**Data to use**
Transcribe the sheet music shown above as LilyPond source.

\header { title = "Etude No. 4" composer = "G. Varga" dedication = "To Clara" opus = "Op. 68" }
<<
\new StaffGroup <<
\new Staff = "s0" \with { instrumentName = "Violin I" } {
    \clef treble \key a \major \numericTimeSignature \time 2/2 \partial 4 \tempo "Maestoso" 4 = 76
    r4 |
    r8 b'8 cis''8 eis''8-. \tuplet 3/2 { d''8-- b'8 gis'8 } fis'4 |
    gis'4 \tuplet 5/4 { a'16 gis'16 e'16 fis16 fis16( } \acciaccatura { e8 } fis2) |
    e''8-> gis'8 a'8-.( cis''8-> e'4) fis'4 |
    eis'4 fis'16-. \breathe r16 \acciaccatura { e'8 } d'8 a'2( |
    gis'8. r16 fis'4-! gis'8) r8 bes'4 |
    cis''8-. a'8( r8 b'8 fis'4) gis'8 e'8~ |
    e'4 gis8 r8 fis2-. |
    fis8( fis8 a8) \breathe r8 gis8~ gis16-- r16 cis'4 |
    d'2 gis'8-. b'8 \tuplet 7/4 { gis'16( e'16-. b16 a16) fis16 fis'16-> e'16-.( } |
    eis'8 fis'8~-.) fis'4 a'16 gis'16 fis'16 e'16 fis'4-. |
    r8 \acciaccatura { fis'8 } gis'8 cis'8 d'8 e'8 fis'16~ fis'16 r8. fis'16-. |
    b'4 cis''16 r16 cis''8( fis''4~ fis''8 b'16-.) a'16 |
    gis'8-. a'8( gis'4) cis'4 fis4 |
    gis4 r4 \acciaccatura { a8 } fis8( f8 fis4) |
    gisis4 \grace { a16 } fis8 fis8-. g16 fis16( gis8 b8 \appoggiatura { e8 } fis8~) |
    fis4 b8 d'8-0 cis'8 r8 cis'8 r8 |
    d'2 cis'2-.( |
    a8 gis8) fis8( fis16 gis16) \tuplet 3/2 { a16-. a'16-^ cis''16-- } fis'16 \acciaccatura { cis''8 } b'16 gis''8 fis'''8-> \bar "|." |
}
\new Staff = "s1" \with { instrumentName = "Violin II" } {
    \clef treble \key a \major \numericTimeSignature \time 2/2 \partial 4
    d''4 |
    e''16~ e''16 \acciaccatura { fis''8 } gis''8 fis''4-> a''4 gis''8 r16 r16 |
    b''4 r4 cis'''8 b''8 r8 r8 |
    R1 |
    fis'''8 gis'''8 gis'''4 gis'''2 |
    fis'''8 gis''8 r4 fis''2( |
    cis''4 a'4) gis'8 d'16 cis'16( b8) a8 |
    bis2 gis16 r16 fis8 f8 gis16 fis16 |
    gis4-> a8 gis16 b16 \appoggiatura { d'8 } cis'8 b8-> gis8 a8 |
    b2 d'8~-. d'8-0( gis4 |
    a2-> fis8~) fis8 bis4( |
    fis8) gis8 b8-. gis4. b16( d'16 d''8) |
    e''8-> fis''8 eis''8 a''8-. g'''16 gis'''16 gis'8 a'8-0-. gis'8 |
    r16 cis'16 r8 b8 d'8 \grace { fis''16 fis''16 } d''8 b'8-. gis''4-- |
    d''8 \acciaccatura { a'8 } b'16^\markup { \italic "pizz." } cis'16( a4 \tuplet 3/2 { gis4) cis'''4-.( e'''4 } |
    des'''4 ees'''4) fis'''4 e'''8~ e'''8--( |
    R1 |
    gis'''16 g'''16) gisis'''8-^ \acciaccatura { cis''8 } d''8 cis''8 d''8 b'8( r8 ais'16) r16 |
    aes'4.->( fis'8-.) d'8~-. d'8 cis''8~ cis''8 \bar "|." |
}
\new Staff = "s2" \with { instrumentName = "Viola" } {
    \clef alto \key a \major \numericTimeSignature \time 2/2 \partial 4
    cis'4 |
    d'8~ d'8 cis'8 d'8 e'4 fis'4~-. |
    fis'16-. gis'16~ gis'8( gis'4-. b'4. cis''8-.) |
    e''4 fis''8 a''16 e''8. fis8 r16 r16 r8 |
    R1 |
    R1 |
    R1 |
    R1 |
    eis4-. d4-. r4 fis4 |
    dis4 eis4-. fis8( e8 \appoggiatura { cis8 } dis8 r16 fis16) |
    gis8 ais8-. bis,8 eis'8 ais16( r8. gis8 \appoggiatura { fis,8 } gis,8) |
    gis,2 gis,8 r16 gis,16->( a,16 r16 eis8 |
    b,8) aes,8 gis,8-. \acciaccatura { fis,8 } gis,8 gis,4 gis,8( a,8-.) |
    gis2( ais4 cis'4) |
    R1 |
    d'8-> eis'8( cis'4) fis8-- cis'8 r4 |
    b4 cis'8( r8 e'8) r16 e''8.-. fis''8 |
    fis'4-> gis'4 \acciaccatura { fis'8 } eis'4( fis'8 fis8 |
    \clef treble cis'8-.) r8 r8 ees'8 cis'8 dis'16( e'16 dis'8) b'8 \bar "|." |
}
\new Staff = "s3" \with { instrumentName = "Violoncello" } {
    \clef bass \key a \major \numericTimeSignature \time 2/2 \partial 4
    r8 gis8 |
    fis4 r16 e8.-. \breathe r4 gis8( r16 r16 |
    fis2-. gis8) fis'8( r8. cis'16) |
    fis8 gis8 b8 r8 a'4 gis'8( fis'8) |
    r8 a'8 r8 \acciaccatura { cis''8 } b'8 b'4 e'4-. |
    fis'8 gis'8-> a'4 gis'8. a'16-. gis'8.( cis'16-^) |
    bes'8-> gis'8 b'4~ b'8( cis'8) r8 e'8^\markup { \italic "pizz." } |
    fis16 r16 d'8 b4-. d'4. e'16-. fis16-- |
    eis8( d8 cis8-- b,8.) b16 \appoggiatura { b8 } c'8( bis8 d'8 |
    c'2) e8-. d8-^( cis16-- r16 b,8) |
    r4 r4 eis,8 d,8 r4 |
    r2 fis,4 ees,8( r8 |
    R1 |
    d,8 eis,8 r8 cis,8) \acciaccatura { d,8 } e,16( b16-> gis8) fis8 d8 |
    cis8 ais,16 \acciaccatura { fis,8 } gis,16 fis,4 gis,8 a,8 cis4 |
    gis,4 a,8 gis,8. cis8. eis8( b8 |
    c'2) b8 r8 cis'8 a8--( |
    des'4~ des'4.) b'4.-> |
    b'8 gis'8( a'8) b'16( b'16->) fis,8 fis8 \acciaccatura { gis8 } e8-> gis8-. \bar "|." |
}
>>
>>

**Written task**
Which lines in the items above contain the string "italic"? Show each of those lines in full, and treat uppercase and lowercase letters as different.

**Task result**
    d''8 \acciaccatura { a'8 } b'16^\markup { \italic "pizz." } cis'16( a4 \tuplet 3/2 { gis4) cis'''4-.( e'''4 } |
    bes'8-> gis'8 b'4~ b'8( cis'8) r8 e'8^\markup { \italic "pizz." } |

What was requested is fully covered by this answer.